Items from a dataset:
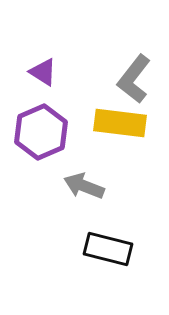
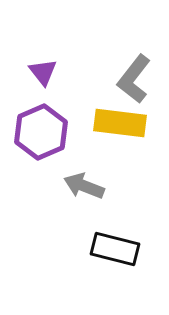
purple triangle: rotated 20 degrees clockwise
black rectangle: moved 7 px right
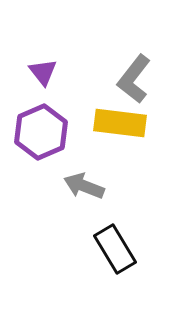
black rectangle: rotated 45 degrees clockwise
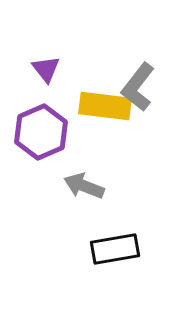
purple triangle: moved 3 px right, 3 px up
gray L-shape: moved 4 px right, 8 px down
yellow rectangle: moved 15 px left, 17 px up
black rectangle: rotated 69 degrees counterclockwise
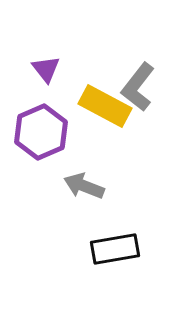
yellow rectangle: rotated 21 degrees clockwise
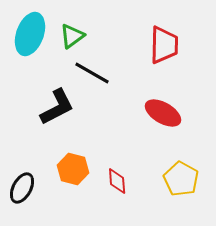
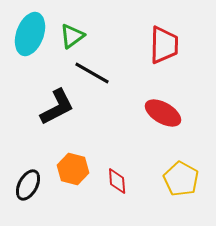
black ellipse: moved 6 px right, 3 px up
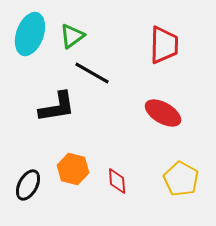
black L-shape: rotated 18 degrees clockwise
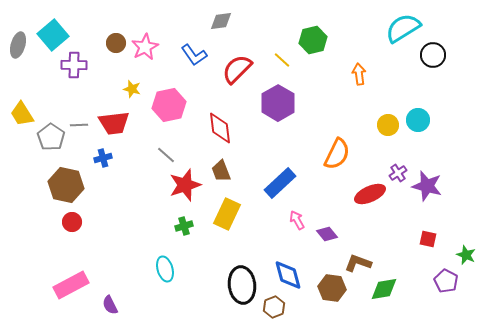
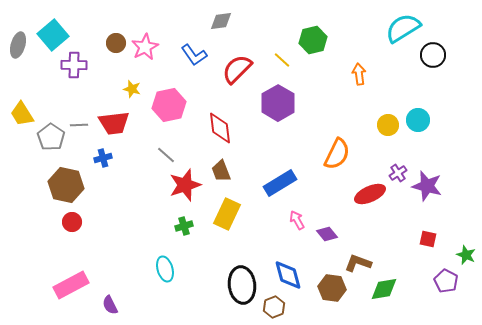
blue rectangle at (280, 183): rotated 12 degrees clockwise
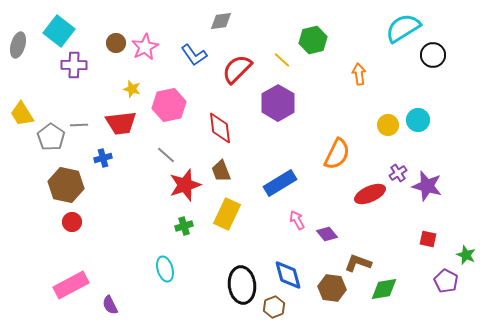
cyan square at (53, 35): moved 6 px right, 4 px up; rotated 12 degrees counterclockwise
red trapezoid at (114, 123): moved 7 px right
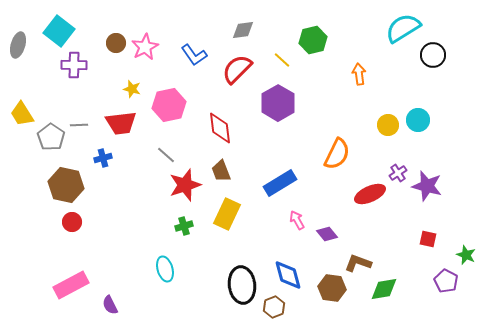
gray diamond at (221, 21): moved 22 px right, 9 px down
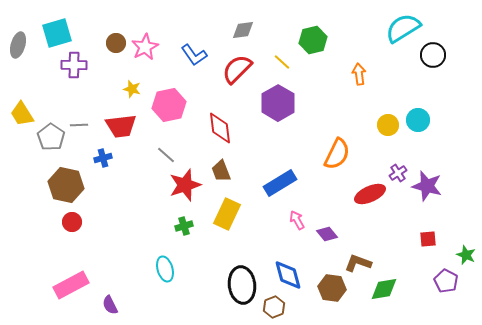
cyan square at (59, 31): moved 2 px left, 2 px down; rotated 36 degrees clockwise
yellow line at (282, 60): moved 2 px down
red trapezoid at (121, 123): moved 3 px down
red square at (428, 239): rotated 18 degrees counterclockwise
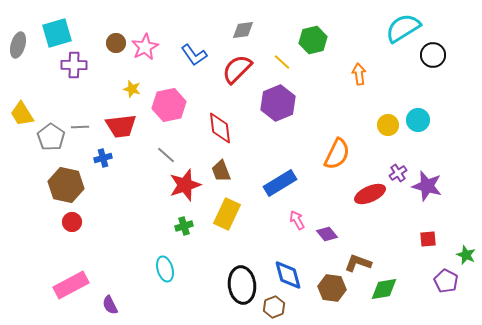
purple hexagon at (278, 103): rotated 8 degrees clockwise
gray line at (79, 125): moved 1 px right, 2 px down
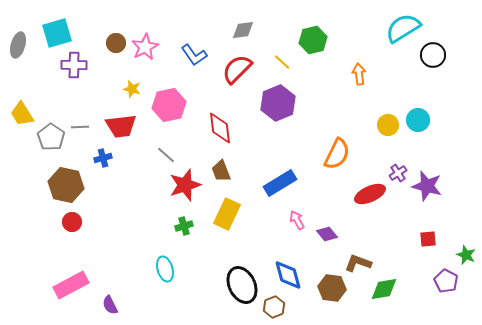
black ellipse at (242, 285): rotated 18 degrees counterclockwise
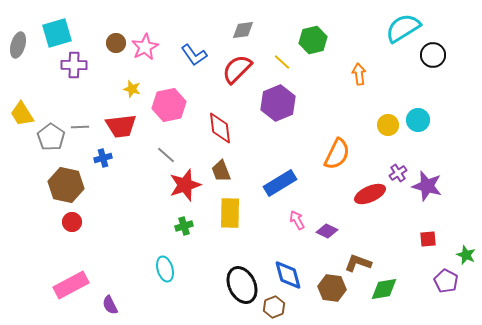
yellow rectangle at (227, 214): moved 3 px right, 1 px up; rotated 24 degrees counterclockwise
purple diamond at (327, 234): moved 3 px up; rotated 25 degrees counterclockwise
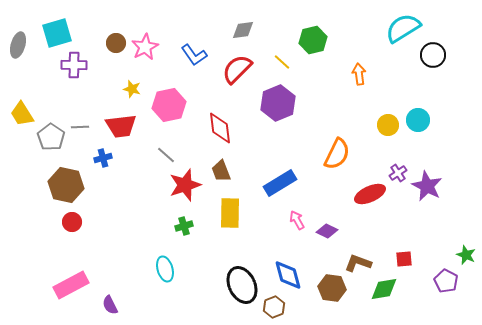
purple star at (427, 186): rotated 12 degrees clockwise
red square at (428, 239): moved 24 px left, 20 px down
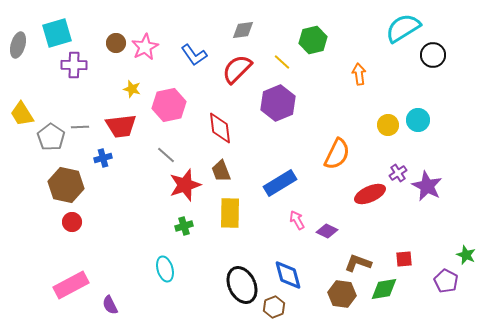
brown hexagon at (332, 288): moved 10 px right, 6 px down
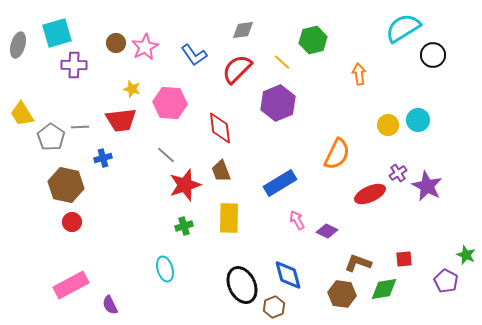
pink hexagon at (169, 105): moved 1 px right, 2 px up; rotated 16 degrees clockwise
red trapezoid at (121, 126): moved 6 px up
yellow rectangle at (230, 213): moved 1 px left, 5 px down
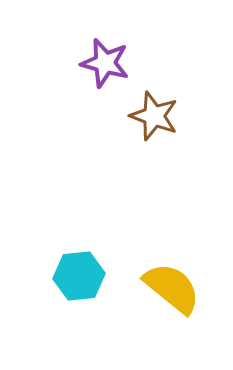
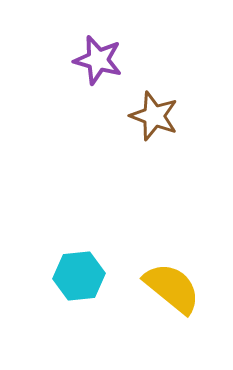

_What is expected_: Please copy every line above word for word, leaving out the pictures.

_Full response_:
purple triangle: rotated 20 degrees clockwise
black rectangle: moved 7 px right
black rectangle: rotated 45 degrees clockwise
purple triangle: moved 3 px right, 3 px up
gray L-shape: moved 4 px right, 8 px down
yellow rectangle: moved 15 px left, 17 px up
black rectangle: rotated 69 degrees counterclockwise
yellow rectangle: rotated 21 degrees clockwise
black ellipse: moved 6 px right, 3 px up
black L-shape: rotated 18 degrees clockwise
blue rectangle at (280, 183): rotated 12 degrees clockwise
cyan square at (53, 35): moved 6 px right, 4 px up; rotated 12 degrees counterclockwise
red trapezoid at (114, 123): moved 7 px right
gray diamond at (221, 21): moved 22 px right, 9 px down
cyan square at (59, 31): moved 2 px left, 2 px down; rotated 36 degrees clockwise
yellow line at (282, 60): moved 2 px down
red trapezoid at (121, 123): moved 3 px down
red square at (428, 239): rotated 18 degrees counterclockwise
purple hexagon at (278, 103): rotated 8 degrees clockwise
gray line at (79, 125): moved 1 px right, 2 px down
black ellipse at (242, 285): rotated 18 degrees counterclockwise
yellow rectangle at (227, 214): moved 3 px right, 1 px up; rotated 24 degrees counterclockwise
purple diamond at (327, 234): moved 3 px up; rotated 25 degrees counterclockwise
purple star at (427, 186): rotated 12 degrees clockwise
red square at (428, 239): moved 24 px left, 20 px down
brown hexagon at (332, 288): moved 10 px right, 6 px down
pink hexagon at (169, 105): moved 1 px right, 2 px up; rotated 16 degrees clockwise
red trapezoid at (121, 126): moved 6 px up
yellow rectangle at (230, 213): moved 1 px left, 5 px down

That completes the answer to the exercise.